Lines in a dataset:
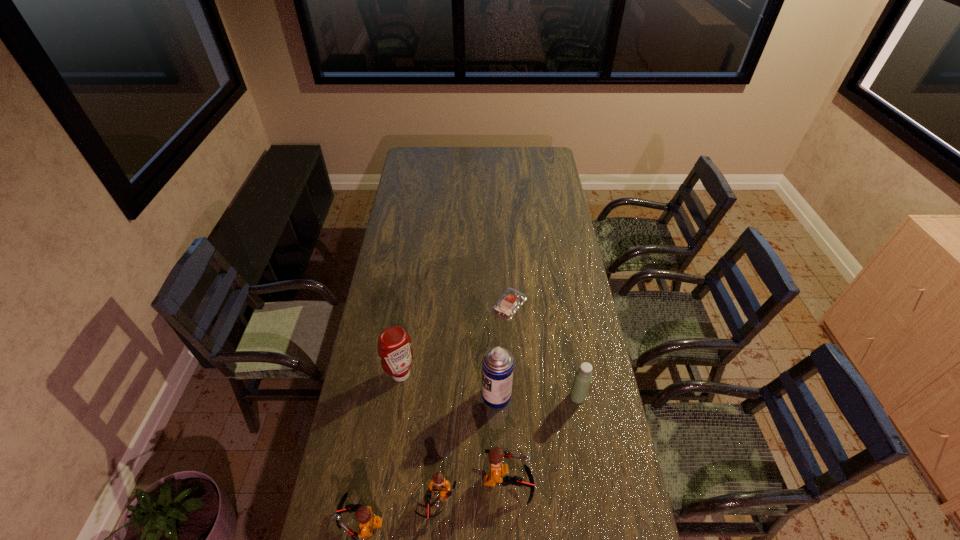
You are a GUI agent. You are given a task and a screenshot of the screen. Output one action in this format:
    pyautogui.click(x=<x>, y=<y>)
    Task: Click on the vacant space located on the front of the second tallest object
    This screenshot has height=540, width=960.
    Given the screenshot: What is the action you would take?
    pyautogui.click(x=388, y=464)

I want to click on vacant area situated on the label side of the tallest object, so click(x=444, y=396).

What are the coordinates of `free space located 0.220m on the label side of the tallest object` in the screenshot? It's located at (420, 396).

Identify the location of vacant space located 0.280m on the label side of the tallest object. Image resolution: width=960 pixels, height=540 pixels. tap(402, 396).

Where is `free space located on the front of the rightmost object`? This screenshot has width=960, height=540. free space located on the front of the rightmost object is located at coordinates (594, 495).

I want to click on object present at the left edge, so click(x=394, y=343).

The width and height of the screenshot is (960, 540). In order to click on object that is positioned at the right edge in this screenshot , I will do `click(583, 377)`.

This screenshot has height=540, width=960. Find the location of `vacant space at the far edge of the desktop`. vacant space at the far edge of the desktop is located at coordinates (489, 163).

I want to click on vacant area at the near edge, so click(x=492, y=516).

The height and width of the screenshot is (540, 960). I want to click on vacant space at the left edge, so click(379, 428).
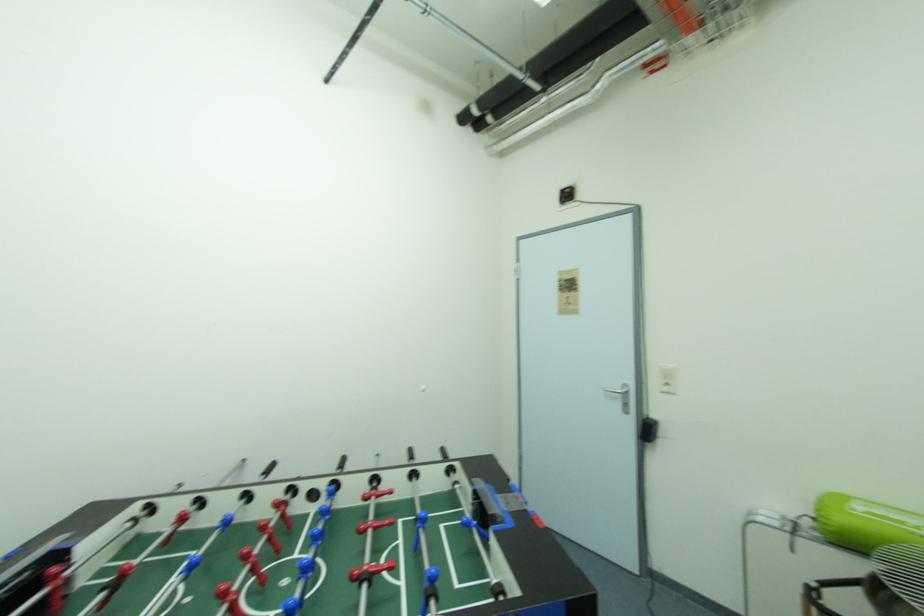
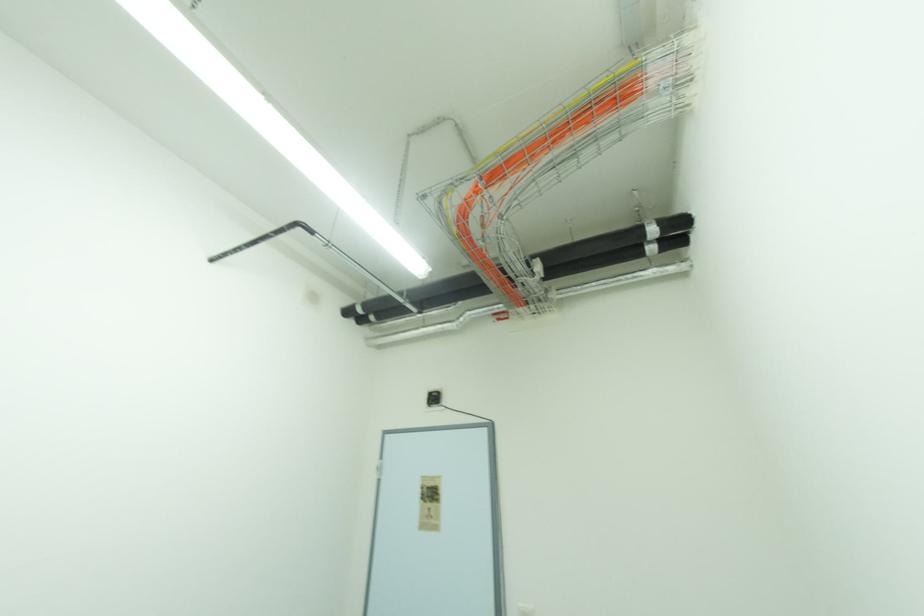
How did the camera likely rotate?

The rotation direction of the camera is right-up.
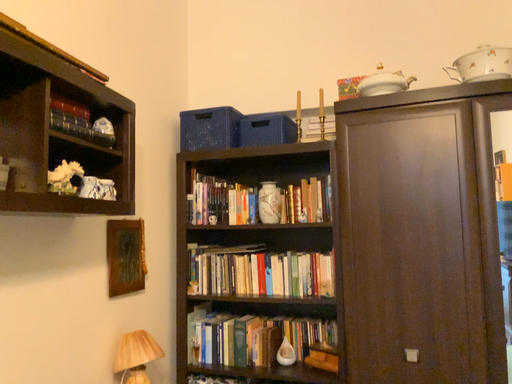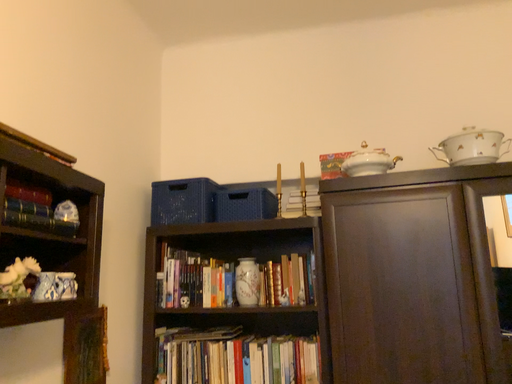
Question: Which way did the camera rotate in the video?

Choices:
 (A) rotated upward
 (B) rotated downward

Answer: (A)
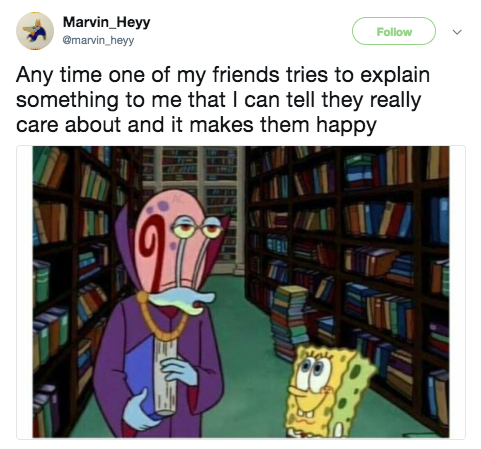
Where is `empty space in between book shelves`? This screenshot has height=449, width=481. empty space in between book shelves is located at coordinates (257, 373).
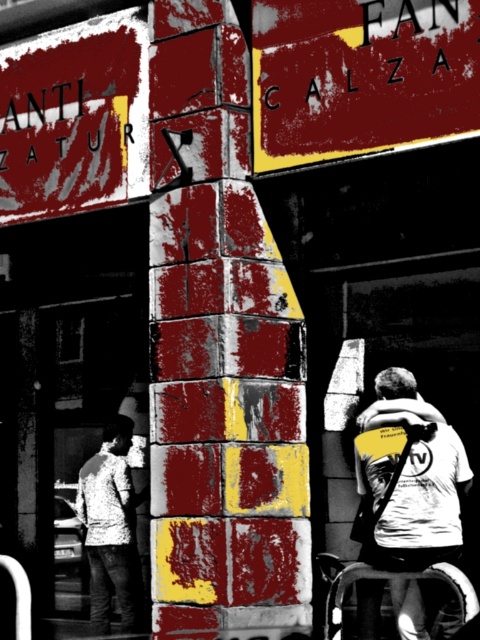
Between rusty metal sign at upper left and white matte t-shirt at lower right, which one is positioned lower?

white matte t-shirt at lower right

Is rusty metal sign at upper left further to camera compared to white matte t-shirt at lower right?

Yes.

The height and width of the screenshot is (640, 480). I want to click on rusty metal sign at upper left, so click(74, 118).

Which is more to the left, rusty metal sign at upper left or white plastic cart at lower right?

rusty metal sign at upper left is more to the left.

Who is lower down, rusty metal sign at upper left or white plastic cart at lower right?

white plastic cart at lower right

You are a GUI agent. You are given a task and a screenshot of the screen. Output one action in this format:
    pyautogui.click(x=<x>, y=<y>)
    Task: Click on the rusty metal sign at upper left
    
    Given the screenshot: What is the action you would take?
    pyautogui.click(x=74, y=118)

Find the location of a particular element. rusty metal sign at upper left is located at coordinates (74, 118).

Measure the distance between white matte t-shirt at lower right and white plastic cart at lower right.

white matte t-shirt at lower right is 16.83 inches away from white plastic cart at lower right.

Who is positioned more to the left, white matte t-shirt at lower right or white plastic cart at lower right?

From the viewer's perspective, white plastic cart at lower right appears more on the left side.

Where is `white matte t-shirt at lower right`? This screenshot has width=480, height=640. white matte t-shirt at lower right is located at coordinates (418, 480).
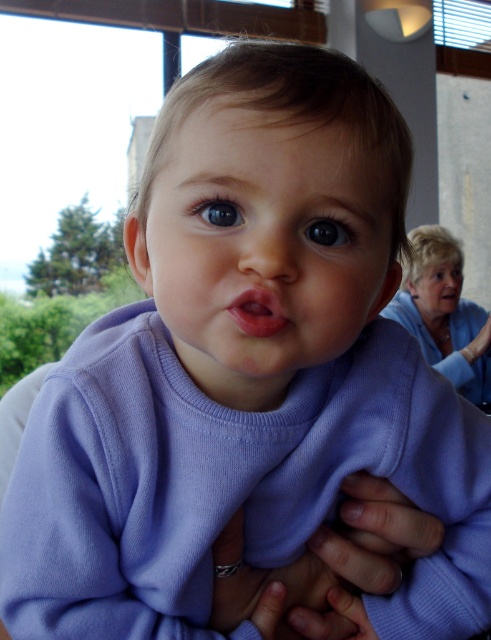
Is point (169, 202) positioned after point (454, 264)?

That is False.

Can you confirm if purple soft fabric baby at center is smaller than smooth skin face at right?

Actually, purple soft fabric baby at center might be larger than smooth skin face at right.

Find the location of a particular element. purple soft fabric baby at center is located at coordinates (263, 244).

Does smooth skin face at right have a greater width compared to pink glossy lips at center?

Yes.

Is smooth skin face at right to the left of pink glossy lips at center from the viewer's perspective?

No, smooth skin face at right is not to the left of pink glossy lips at center.

Does point (427, 323) come in front of point (258, 310)?

No, (427, 323) is behind (258, 310).

Find the location of a particular element. smooth skin face at right is located at coordinates (436, 291).

Does purple soft fabric baby at center have a larger size compared to pink glossy lips at center?

Indeed, purple soft fabric baby at center has a larger size compared to pink glossy lips at center.

Can you confirm if purple soft fabric baby at center is smaller than pink glossy lips at center?

Incorrect, purple soft fabric baby at center is not smaller in size than pink glossy lips at center.

Is point (302, 292) closer to viewer compared to point (267, 296)?

No.

What are the coordinates of `purple soft fabric baby at center` in the screenshot? It's located at (263, 244).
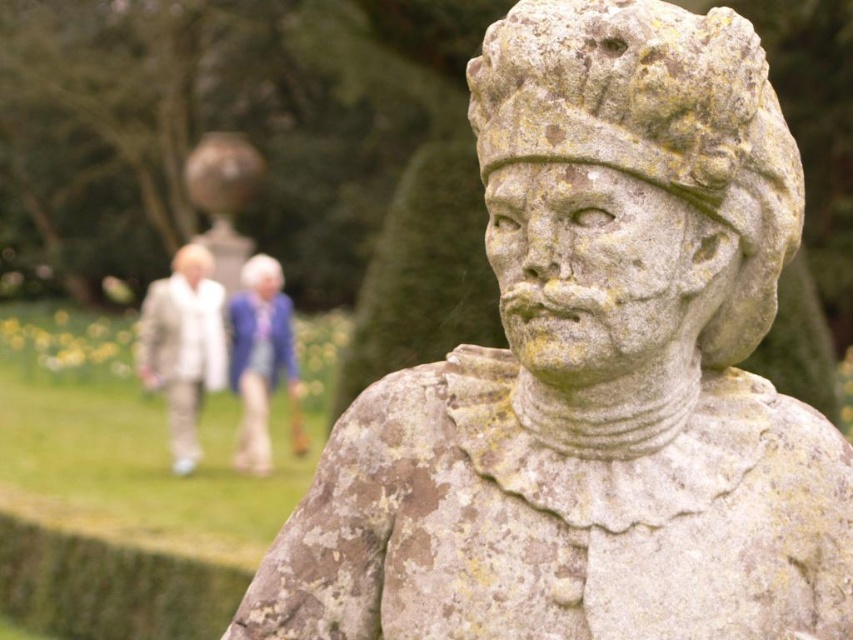
The width and height of the screenshot is (853, 640). What do you see at coordinates (183, 346) in the screenshot? I see `matte stone statue at center` at bounding box center [183, 346].

Does matte stone statue at center appear on the left side of blue fabric jacket at center?

Yes, matte stone statue at center is to the left of blue fabric jacket at center.

Locate an element on the screen. matte stone statue at center is located at coordinates (183, 346).

Does weathered stone head at center have a smaller size compared to matte stone head at center?

No.

Is weathered stone head at center to the right of matte stone head at center from the viewer's perspective?

Correct, you'll find weathered stone head at center to the right of matte stone head at center.

Between point (747, 320) and point (254, 291), which one is positioned behind?

The point (254, 291) is more distant.

Locate an element on the screen. Image resolution: width=853 pixels, height=640 pixels. weathered stone head at center is located at coordinates (653, 125).

Can you confirm if weathered stone head at center is shorter than matte white head at center?

No, weathered stone head at center is not shorter than matte white head at center.

Is point (604, 80) farther from camera compared to point (181, 264)?

No, (604, 80) is closer to viewer.

Is point (531, 33) behind point (202, 252)?

No.

Image resolution: width=853 pixels, height=640 pixels. Find the location of `weathered stone head at center`. weathered stone head at center is located at coordinates (653, 125).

TASK ITEM » Copy every line above word for word, leaving out the pictures.

ANSWER BOX »
You are a GUI agent. You are given a task and a screenshot of the screen. Output one action in this format:
    pyautogui.click(x=<x>, y=<y>)
    Task: Click on the vacant space located on the front of the second tallest object
    This screenshot has height=540, width=960.
    Given the screenshot: What is the action you would take?
    pyautogui.click(x=388, y=464)

I want to click on vacant area situated on the label side of the tallest object, so click(x=444, y=396).

What are the coordinates of `free space located 0.220m on the label side of the tallest object` in the screenshot? It's located at (420, 396).

Identify the location of vacant space located 0.280m on the label side of the tallest object. Image resolution: width=960 pixels, height=540 pixels. tap(402, 396).

Where is `free space located on the front of the rightmost object`? This screenshot has width=960, height=540. free space located on the front of the rightmost object is located at coordinates (594, 495).

I want to click on object present at the left edge, so click(x=394, y=343).

The width and height of the screenshot is (960, 540). In order to click on object that is positioned at the right edge in this screenshot , I will do `click(583, 377)`.

This screenshot has height=540, width=960. Find the location of `vacant space at the far edge of the desktop`. vacant space at the far edge of the desktop is located at coordinates (489, 163).

I want to click on vacant area at the near edge, so click(x=492, y=516).

The height and width of the screenshot is (540, 960). I want to click on vacant space at the left edge, so click(379, 428).
How did the camera likely rotate?

The rotation direction of the camera is right-up.
Question: Which way did the camera rotate in the video?

Choices:
 (A) rotated upward
 (B) rotated downward

Answer: (A)
Where is `empty space in between book shelves`? This screenshot has height=449, width=481. empty space in between book shelves is located at coordinates (257, 373).
Between rusty metal sign at upper left and white matte t-shirt at lower right, which one is positioned lower?

white matte t-shirt at lower right

Is rusty metal sign at upper left further to camera compared to white matte t-shirt at lower right?

Yes.

The height and width of the screenshot is (640, 480). I want to click on rusty metal sign at upper left, so click(74, 118).

Which is more to the left, rusty metal sign at upper left or white plastic cart at lower right?

rusty metal sign at upper left is more to the left.

Who is lower down, rusty metal sign at upper left or white plastic cart at lower right?

white plastic cart at lower right

You are a GUI agent. You are given a task and a screenshot of the screen. Output one action in this format:
    pyautogui.click(x=<x>, y=<y>)
    Task: Click on the rusty metal sign at upper left
    
    Given the screenshot: What is the action you would take?
    pyautogui.click(x=74, y=118)

Find the location of a particular element. rusty metal sign at upper left is located at coordinates (74, 118).

Measure the distance between white matte t-shirt at lower right and white plastic cart at lower right.

white matte t-shirt at lower right is 16.83 inches away from white plastic cart at lower right.

Who is positioned more to the left, white matte t-shirt at lower right or white plastic cart at lower right?

From the viewer's perspective, white plastic cart at lower right appears more on the left side.

Where is `white matte t-shirt at lower right`? This screenshot has width=480, height=640. white matte t-shirt at lower right is located at coordinates (418, 480).
Is point (169, 202) positioned after point (454, 264)?

That is False.

Can you confirm if purple soft fabric baby at center is smaller than smooth skin face at right?

Actually, purple soft fabric baby at center might be larger than smooth skin face at right.

Find the location of a particular element. purple soft fabric baby at center is located at coordinates (263, 244).

Does smooth skin face at right have a greater width compared to pink glossy lips at center?

Yes.

Is smooth skin face at right to the left of pink glossy lips at center from the viewer's perspective?

No, smooth skin face at right is not to the left of pink glossy lips at center.

Does point (427, 323) come in front of point (258, 310)?

No, (427, 323) is behind (258, 310).

Find the location of a particular element. smooth skin face at right is located at coordinates (436, 291).

Does purple soft fabric baby at center have a larger size compared to pink glossy lips at center?

Indeed, purple soft fabric baby at center has a larger size compared to pink glossy lips at center.

Can you confirm if purple soft fabric baby at center is smaller than pink glossy lips at center?

Incorrect, purple soft fabric baby at center is not smaller in size than pink glossy lips at center.

Is point (302, 292) closer to viewer compared to point (267, 296)?

No.

What are the coordinates of `purple soft fabric baby at center` in the screenshot? It's located at (263, 244).
The width and height of the screenshot is (853, 640). What do you see at coordinates (183, 346) in the screenshot? I see `matte stone statue at center` at bounding box center [183, 346].

Does matte stone statue at center appear on the left side of blue fabric jacket at center?

Yes, matte stone statue at center is to the left of blue fabric jacket at center.

Locate an element on the screen. matte stone statue at center is located at coordinates (183, 346).

Does weathered stone head at center have a smaller size compared to matte stone head at center?

No.

Is weathered stone head at center to the right of matte stone head at center from the viewer's perspective?

Correct, you'll find weathered stone head at center to the right of matte stone head at center.

Between point (747, 320) and point (254, 291), which one is positioned behind?

The point (254, 291) is more distant.

Locate an element on the screen. Image resolution: width=853 pixels, height=640 pixels. weathered stone head at center is located at coordinates (653, 125).

Can you confirm if weathered stone head at center is shorter than matte white head at center?

No, weathered stone head at center is not shorter than matte white head at center.

Is point (604, 80) farther from camera compared to point (181, 264)?

No, (604, 80) is closer to viewer.

Is point (531, 33) behind point (202, 252)?

No.

Image resolution: width=853 pixels, height=640 pixels. Find the location of `weathered stone head at center`. weathered stone head at center is located at coordinates (653, 125).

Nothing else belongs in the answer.